▸ Materials provided

____

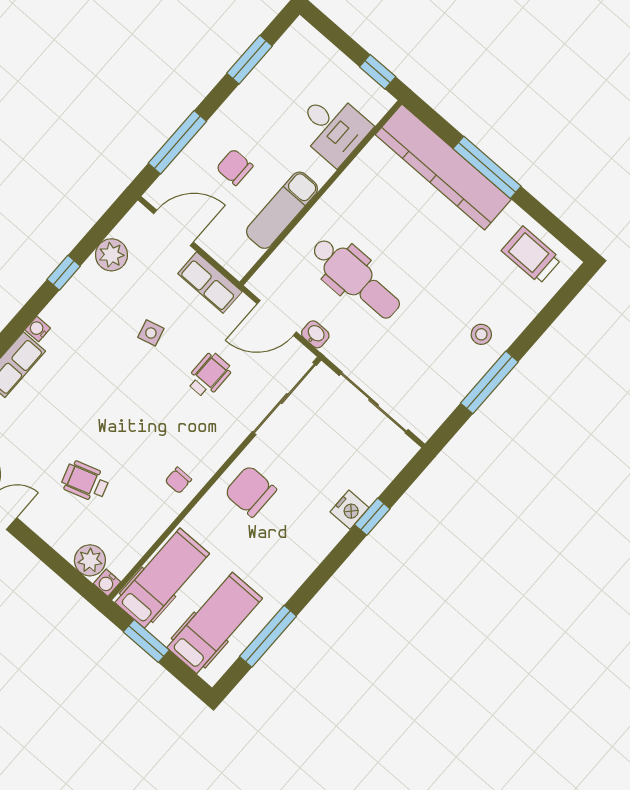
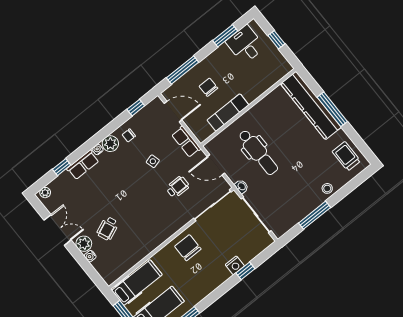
window: (378, 72) -> (276, 40), moved
desk: (333, 128) -> (245, 45), moved, turned 180
plant: (111, 255) -> (110, 144), moved
window: (64, 273) -> (136, 108), moved
washbasin: (315, 334) -> (241, 186), moved
stool: (481, 334) -> (327, 188), moved
chair: (178, 480) -> (129, 135), moved
wheelchair: (85, 481) -> (108, 228), turned -95
plant: (90, 560) -> (84, 244), moved
water cooler: (107, 583) -> (90, 256), moved

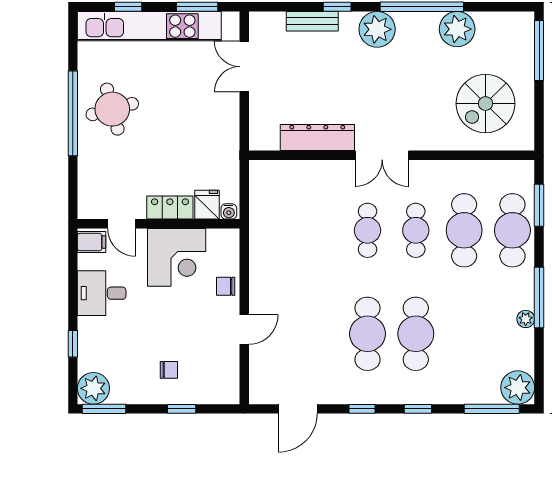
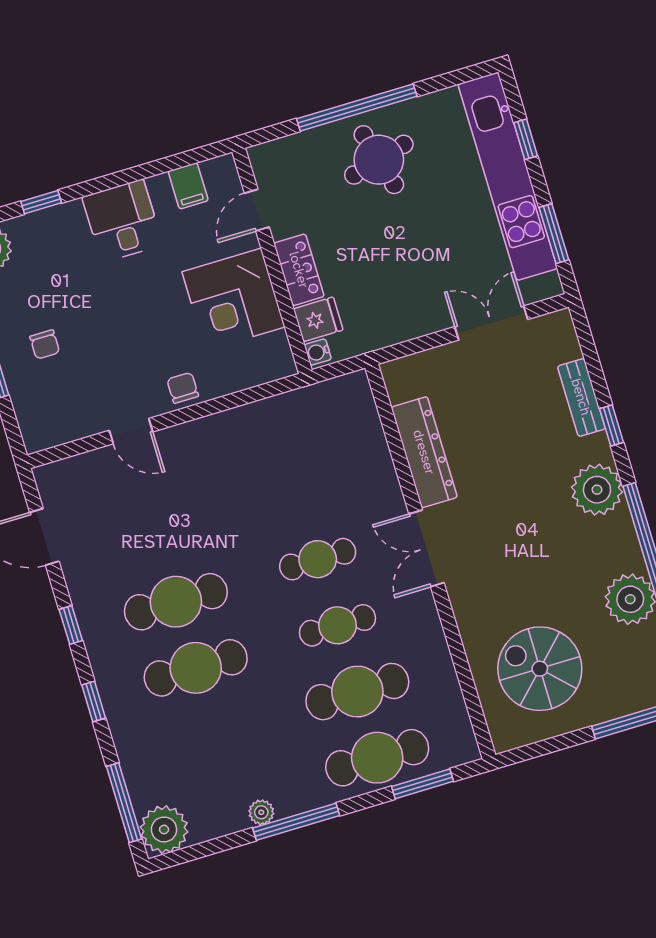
fridge: (207, 205) -> (318, 319), moved
locker: (170, 208) -> (299, 270), moved
water cooler: (229, 211) -> (318, 352), moved
door: (122, 224) -> (257, 210), moved
wall: (159, 224) -> (272, 261), moved
corner desk: (177, 257) -> (233, 299), moved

____

Identify each line in the records above that contains the word "turned", and copy it out in full.

desk: (333, 128) -> (245, 45), moved, turned 180
wheelchair: (85, 481) -> (108, 228), turned -95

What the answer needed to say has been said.